■ **ENTRIES SUPPLIED**:

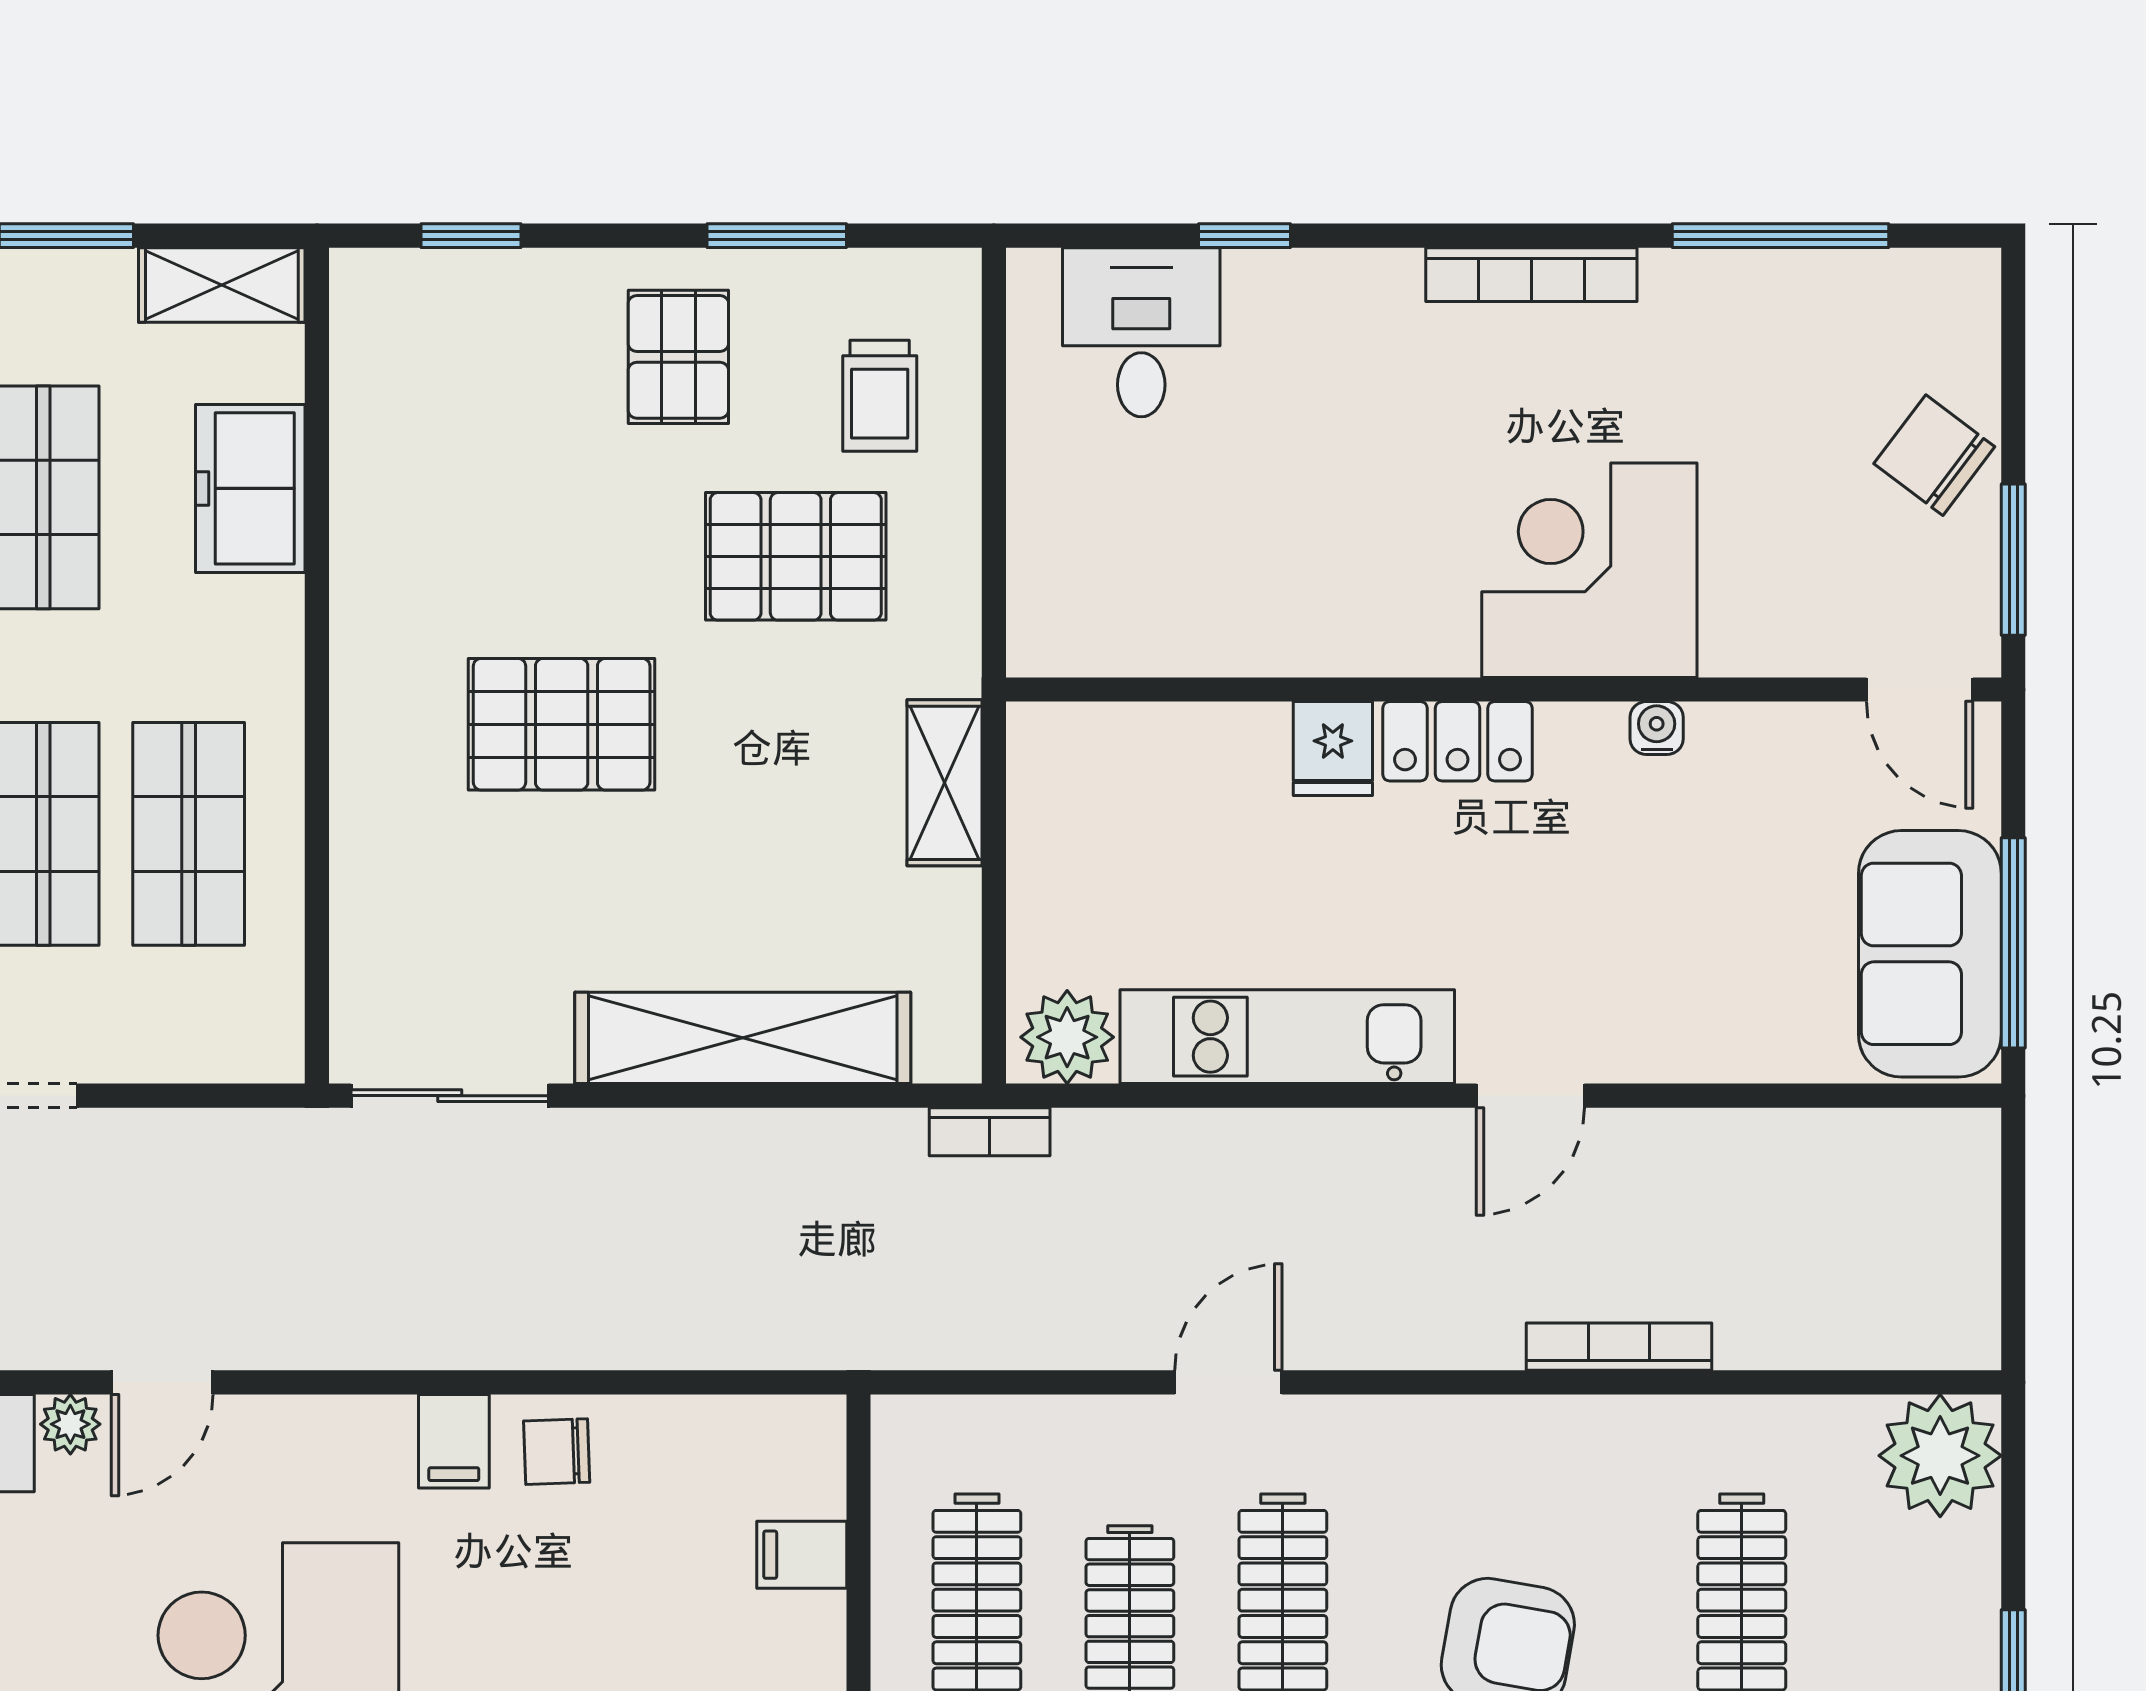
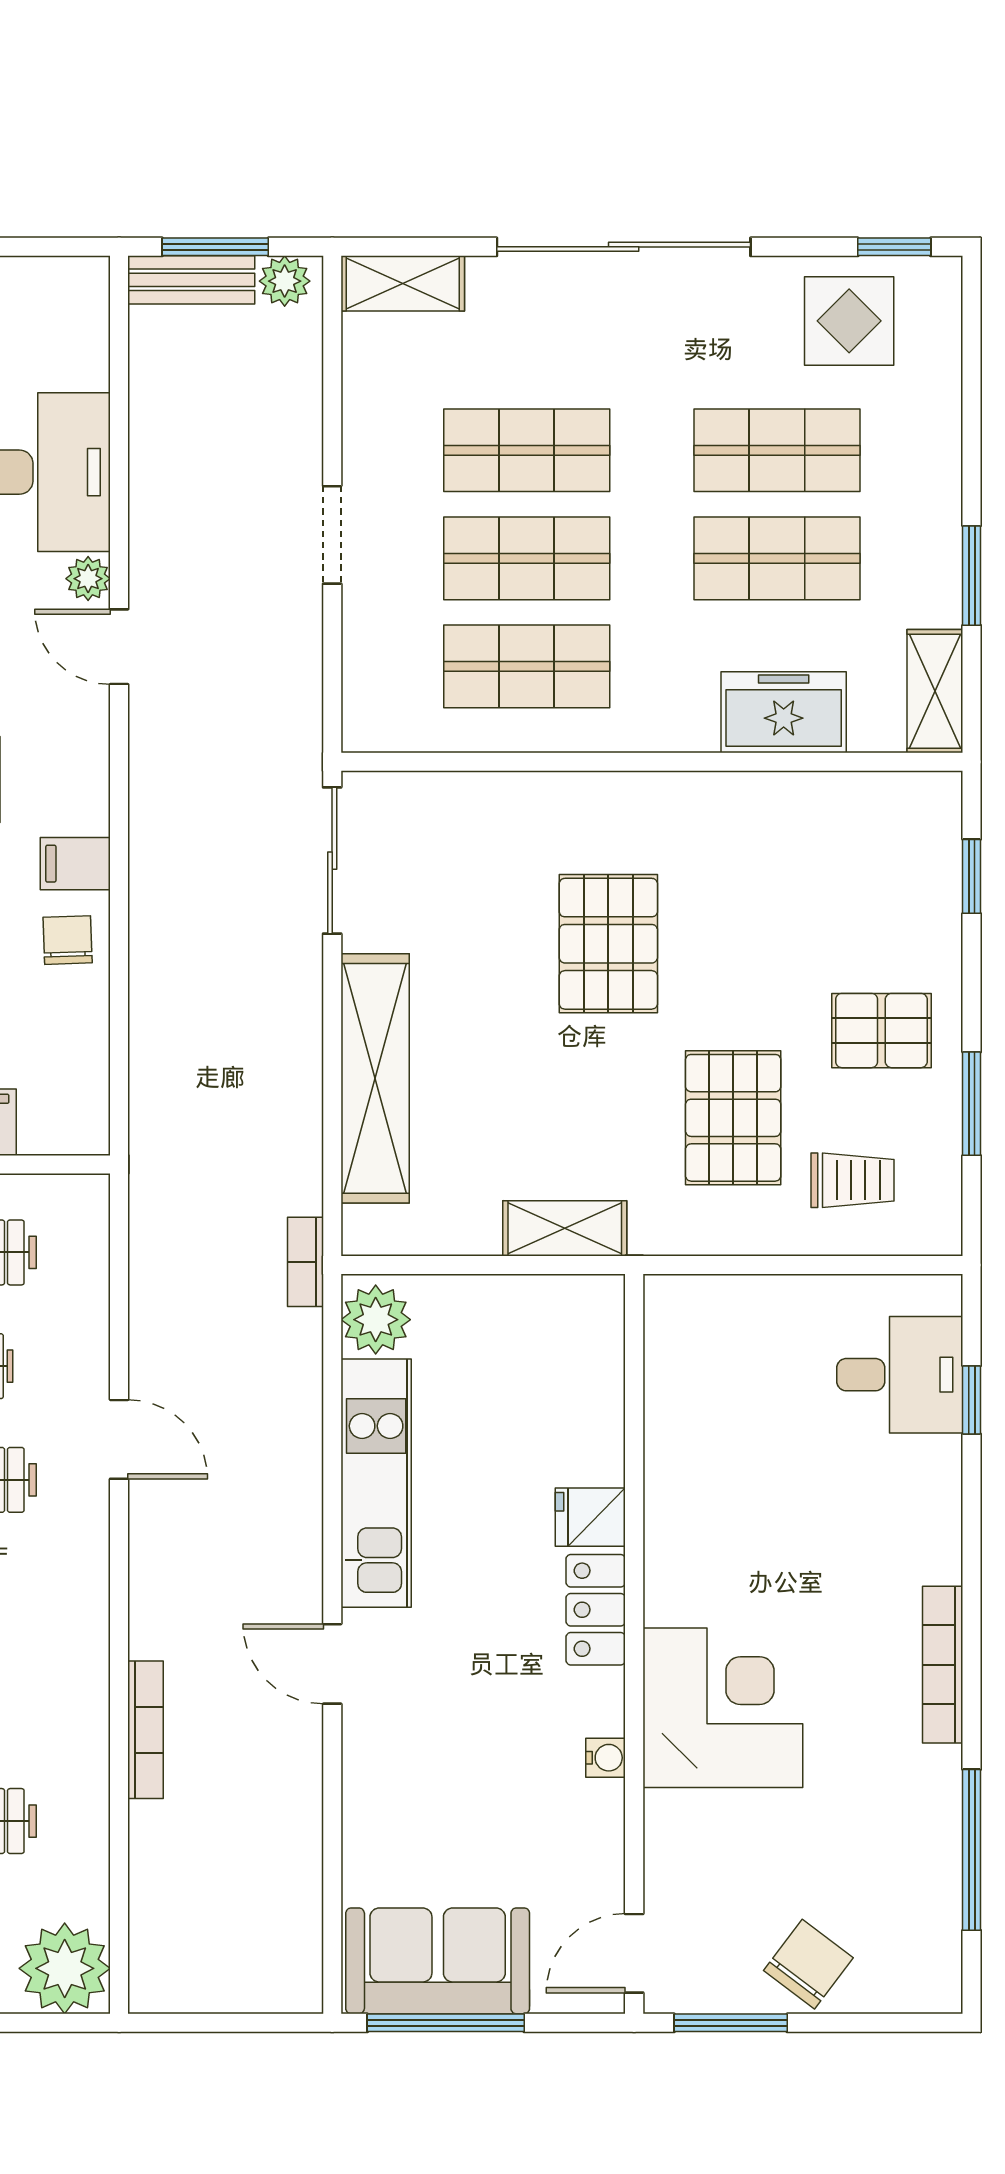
window: (1244, 236) -> (972, 1400), moved
trolley: (880, 396) -> (853, 1180), turned 180

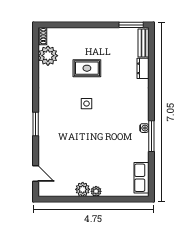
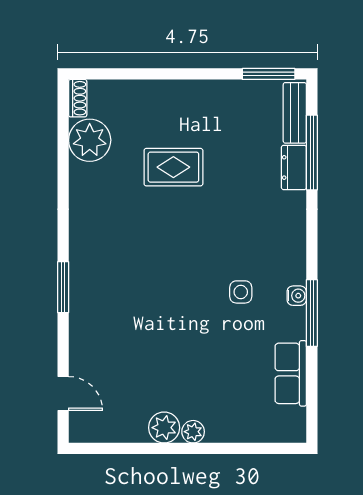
window: (151, 61) -> (312, 153), added
side table: (87, 104) -> (241, 292), moved
row of seats: (141, 178) -> (291, 373), moved

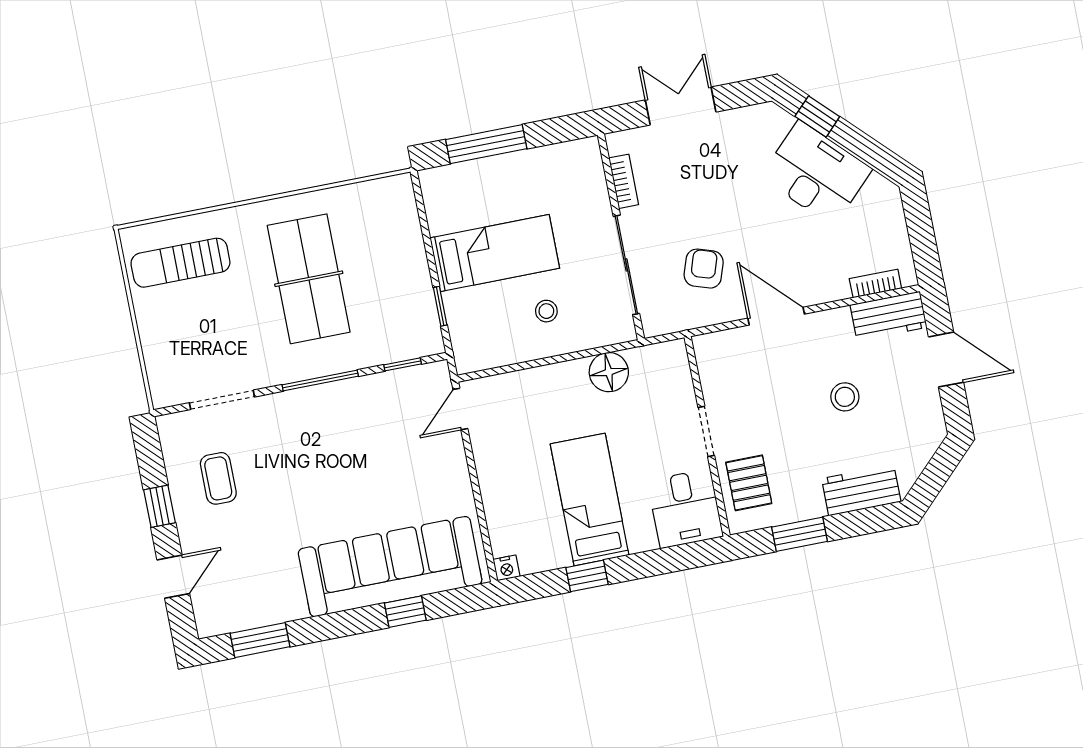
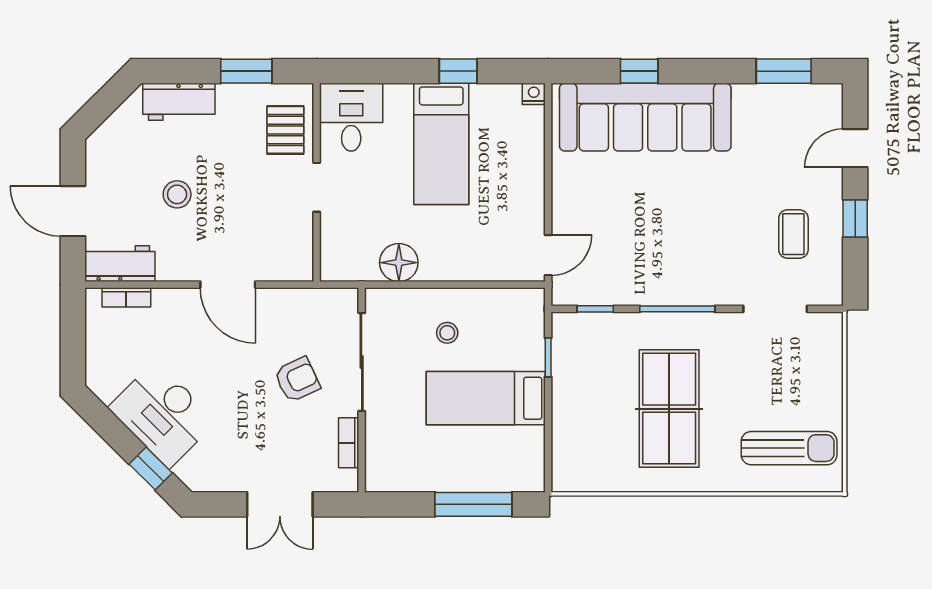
armchair: (704, 269) -> (297, 380), moved, turned -133

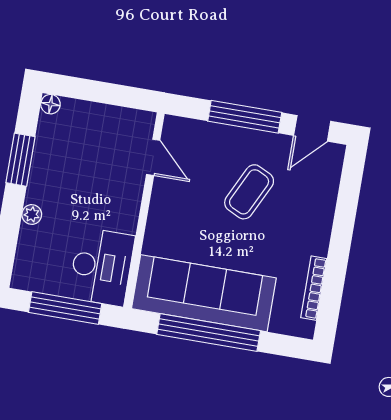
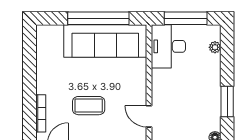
coffee table: (249, 192) -> (89, 106), turned 64
plant: (32, 215) -> (215, 47), moved
bookcase: (314, 288) -> (41, 113), moved

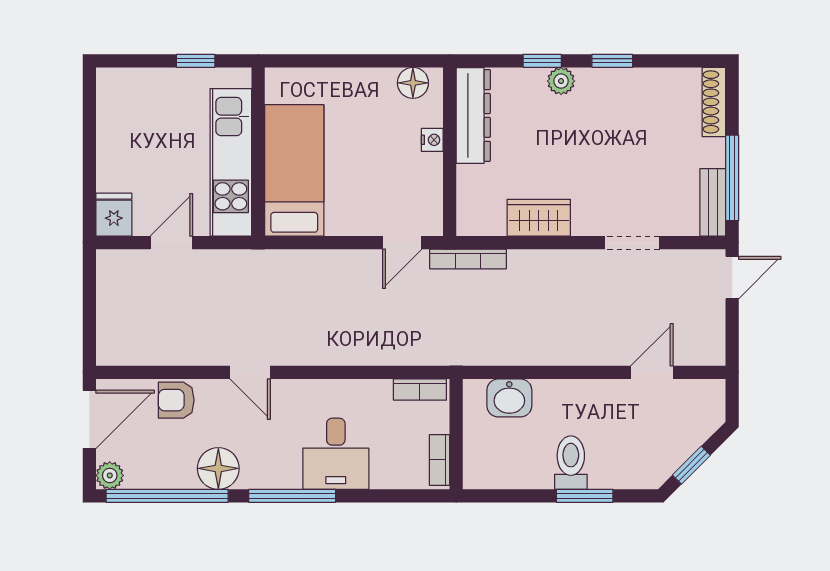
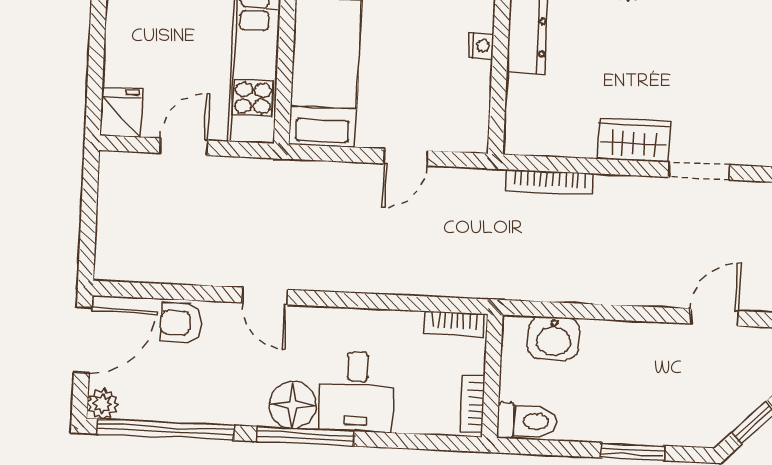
wardrobe: (539, 218) -> (634, 140), moved
door: (402, 243) -> (406, 157), moved
bookcase: (468, 259) -> (550, 182), moved
toilet: (571, 463) -> (527, 421), moved, turned 90
floor lamp: (218, 468) -> (293, 405), moved

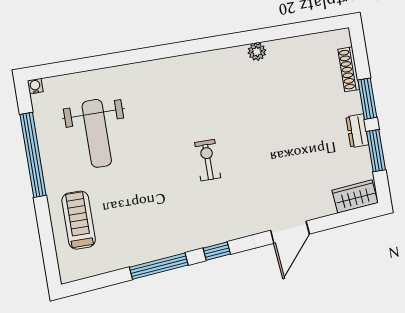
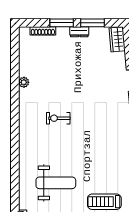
exercise bike: (208, 160) -> (58, 118), moved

■ **TASK INSTRUCTIONS**: From the first line to the last, copy the records exactly and skip the pictures.

■ **SOLVED PROBLEM**:
window: (1244, 236) -> (972, 1400), moved
trolley: (880, 396) -> (853, 1180), turned 180

window: (151, 61) -> (312, 153), added
side table: (87, 104) -> (241, 292), moved
row of seats: (141, 178) -> (291, 373), moved

armchair: (704, 269) -> (297, 380), moved, turned -133

coffee table: (249, 192) -> (89, 106), turned 64
plant: (32, 215) -> (215, 47), moved
bookcase: (314, 288) -> (41, 113), moved

wardrobe: (539, 218) -> (634, 140), moved
door: (402, 243) -> (406, 157), moved
bookcase: (468, 259) -> (550, 182), moved
toilet: (571, 463) -> (527, 421), moved, turned 90
floor lamp: (218, 468) -> (293, 405), moved

exercise bike: (208, 160) -> (58, 118), moved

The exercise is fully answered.